### EXERCISE DATA
# # # #
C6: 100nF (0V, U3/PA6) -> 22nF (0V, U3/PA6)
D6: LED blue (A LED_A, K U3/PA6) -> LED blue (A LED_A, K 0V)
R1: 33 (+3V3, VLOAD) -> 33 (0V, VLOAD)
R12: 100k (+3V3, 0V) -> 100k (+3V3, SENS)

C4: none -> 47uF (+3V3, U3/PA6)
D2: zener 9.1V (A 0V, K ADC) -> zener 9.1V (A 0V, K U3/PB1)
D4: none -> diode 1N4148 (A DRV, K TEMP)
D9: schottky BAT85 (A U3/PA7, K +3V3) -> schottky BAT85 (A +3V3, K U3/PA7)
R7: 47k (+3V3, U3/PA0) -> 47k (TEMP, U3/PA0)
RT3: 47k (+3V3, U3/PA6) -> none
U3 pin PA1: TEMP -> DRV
# # # #
Within the listing above, tally the lines holding the word "none". Give the tally only.

### WRITTEN REPLY
3